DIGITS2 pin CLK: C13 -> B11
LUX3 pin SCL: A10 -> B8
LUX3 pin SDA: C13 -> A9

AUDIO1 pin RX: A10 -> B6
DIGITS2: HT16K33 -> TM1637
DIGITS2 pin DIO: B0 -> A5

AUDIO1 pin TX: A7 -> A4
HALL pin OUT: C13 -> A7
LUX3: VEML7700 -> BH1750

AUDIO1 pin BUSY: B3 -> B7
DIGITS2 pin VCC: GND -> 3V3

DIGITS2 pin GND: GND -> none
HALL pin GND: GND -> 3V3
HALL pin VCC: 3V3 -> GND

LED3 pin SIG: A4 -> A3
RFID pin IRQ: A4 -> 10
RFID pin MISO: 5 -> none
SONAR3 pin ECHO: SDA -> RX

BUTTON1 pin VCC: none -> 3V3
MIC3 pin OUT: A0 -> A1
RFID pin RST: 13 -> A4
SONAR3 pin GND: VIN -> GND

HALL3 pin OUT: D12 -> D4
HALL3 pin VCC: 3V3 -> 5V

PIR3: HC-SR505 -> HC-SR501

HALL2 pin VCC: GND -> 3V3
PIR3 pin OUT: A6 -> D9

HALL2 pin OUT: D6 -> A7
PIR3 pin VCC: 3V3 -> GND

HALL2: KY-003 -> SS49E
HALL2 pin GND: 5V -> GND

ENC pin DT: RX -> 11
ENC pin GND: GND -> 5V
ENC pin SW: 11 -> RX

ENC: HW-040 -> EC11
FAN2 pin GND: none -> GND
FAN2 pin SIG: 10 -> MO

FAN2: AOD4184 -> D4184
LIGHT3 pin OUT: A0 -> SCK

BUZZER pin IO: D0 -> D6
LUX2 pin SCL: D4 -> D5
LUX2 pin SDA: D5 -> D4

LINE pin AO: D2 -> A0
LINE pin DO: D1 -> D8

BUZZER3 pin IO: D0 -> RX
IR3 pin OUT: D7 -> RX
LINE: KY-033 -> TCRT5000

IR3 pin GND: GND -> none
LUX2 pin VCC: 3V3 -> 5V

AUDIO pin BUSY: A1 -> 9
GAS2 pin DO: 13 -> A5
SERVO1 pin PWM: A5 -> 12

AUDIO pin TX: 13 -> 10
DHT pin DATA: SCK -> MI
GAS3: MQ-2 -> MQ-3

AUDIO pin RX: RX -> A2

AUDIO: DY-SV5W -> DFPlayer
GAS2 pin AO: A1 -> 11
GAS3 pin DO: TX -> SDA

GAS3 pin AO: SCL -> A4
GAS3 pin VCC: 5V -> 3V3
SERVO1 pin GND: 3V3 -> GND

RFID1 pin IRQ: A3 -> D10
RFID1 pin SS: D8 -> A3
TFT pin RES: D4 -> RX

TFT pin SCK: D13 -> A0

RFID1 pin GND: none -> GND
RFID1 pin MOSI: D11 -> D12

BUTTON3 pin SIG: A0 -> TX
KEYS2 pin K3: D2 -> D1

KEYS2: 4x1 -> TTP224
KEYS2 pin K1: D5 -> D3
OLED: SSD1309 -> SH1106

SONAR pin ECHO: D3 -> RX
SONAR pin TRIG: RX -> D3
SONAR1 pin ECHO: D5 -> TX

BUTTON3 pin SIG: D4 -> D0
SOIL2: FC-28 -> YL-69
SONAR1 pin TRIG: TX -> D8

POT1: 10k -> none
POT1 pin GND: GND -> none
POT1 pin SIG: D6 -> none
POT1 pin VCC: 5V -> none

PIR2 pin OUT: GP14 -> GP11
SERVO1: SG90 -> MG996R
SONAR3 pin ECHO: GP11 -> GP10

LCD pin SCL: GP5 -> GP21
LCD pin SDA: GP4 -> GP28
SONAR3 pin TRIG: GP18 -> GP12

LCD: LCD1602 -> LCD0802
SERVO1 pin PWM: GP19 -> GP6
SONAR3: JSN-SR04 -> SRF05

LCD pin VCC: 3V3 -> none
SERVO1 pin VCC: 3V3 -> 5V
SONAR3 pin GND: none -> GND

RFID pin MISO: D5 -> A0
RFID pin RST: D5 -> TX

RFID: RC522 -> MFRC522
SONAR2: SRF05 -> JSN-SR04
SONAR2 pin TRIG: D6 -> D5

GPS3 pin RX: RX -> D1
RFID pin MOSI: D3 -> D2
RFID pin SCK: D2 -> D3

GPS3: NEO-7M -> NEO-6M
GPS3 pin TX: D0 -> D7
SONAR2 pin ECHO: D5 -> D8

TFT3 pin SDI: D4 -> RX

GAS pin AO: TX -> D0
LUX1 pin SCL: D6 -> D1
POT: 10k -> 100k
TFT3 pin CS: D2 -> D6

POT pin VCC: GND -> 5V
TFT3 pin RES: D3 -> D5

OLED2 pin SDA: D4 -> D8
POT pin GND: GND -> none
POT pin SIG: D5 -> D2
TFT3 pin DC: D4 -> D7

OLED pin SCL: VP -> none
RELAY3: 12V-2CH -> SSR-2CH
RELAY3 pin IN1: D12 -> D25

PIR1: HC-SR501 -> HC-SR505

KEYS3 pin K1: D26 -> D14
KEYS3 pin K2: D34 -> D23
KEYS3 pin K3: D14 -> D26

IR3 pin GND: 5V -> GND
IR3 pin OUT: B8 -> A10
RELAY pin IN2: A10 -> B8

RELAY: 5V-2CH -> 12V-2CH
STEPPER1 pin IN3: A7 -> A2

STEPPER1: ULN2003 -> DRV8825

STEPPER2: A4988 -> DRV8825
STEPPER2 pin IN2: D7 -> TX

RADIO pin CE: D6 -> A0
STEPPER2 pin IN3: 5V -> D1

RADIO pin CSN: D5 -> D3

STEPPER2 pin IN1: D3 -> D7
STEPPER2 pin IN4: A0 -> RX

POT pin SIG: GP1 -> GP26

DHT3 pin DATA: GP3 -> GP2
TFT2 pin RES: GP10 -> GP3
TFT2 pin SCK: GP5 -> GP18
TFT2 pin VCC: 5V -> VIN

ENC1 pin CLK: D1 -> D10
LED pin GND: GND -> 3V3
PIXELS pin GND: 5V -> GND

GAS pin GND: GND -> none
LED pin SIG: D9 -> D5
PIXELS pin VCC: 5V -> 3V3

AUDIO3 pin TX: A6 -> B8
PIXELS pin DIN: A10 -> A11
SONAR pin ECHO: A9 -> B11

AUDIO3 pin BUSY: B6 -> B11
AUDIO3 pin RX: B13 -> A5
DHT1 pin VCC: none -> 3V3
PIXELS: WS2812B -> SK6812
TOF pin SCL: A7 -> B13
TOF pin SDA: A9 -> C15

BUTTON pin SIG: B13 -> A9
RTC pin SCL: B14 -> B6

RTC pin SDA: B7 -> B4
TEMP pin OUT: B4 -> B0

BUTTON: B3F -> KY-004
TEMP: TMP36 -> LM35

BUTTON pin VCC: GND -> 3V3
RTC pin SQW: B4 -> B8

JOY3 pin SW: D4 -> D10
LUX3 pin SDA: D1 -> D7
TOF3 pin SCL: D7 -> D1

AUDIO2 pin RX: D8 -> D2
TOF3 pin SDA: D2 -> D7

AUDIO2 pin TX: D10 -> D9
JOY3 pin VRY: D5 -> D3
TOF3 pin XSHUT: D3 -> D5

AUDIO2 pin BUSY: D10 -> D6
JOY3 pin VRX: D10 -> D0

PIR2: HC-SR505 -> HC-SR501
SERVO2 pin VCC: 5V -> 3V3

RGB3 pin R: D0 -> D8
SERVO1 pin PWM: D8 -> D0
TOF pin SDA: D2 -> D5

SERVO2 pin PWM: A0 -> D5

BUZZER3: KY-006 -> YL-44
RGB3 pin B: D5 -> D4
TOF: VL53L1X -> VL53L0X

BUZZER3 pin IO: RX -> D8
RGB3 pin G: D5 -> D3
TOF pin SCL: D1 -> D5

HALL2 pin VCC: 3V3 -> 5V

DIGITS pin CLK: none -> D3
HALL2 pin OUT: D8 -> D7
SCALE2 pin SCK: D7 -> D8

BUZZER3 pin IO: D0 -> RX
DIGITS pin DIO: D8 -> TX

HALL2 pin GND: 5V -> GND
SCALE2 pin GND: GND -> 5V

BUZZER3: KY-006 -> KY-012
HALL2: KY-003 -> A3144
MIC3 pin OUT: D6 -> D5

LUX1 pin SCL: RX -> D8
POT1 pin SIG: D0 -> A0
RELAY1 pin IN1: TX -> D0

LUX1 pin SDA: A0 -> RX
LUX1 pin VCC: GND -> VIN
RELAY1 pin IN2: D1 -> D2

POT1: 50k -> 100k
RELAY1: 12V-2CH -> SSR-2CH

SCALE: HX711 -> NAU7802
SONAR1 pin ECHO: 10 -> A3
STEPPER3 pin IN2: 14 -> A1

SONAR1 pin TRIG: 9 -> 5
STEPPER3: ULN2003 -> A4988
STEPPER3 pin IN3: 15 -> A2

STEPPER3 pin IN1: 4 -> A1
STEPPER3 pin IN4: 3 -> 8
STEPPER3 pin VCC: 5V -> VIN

════════════════════

• [ABOUT THIS EXERCISE]: Within the data, how many lines hold the word "MISO"? State the number alone.

• [ANSWER BELOW]: 2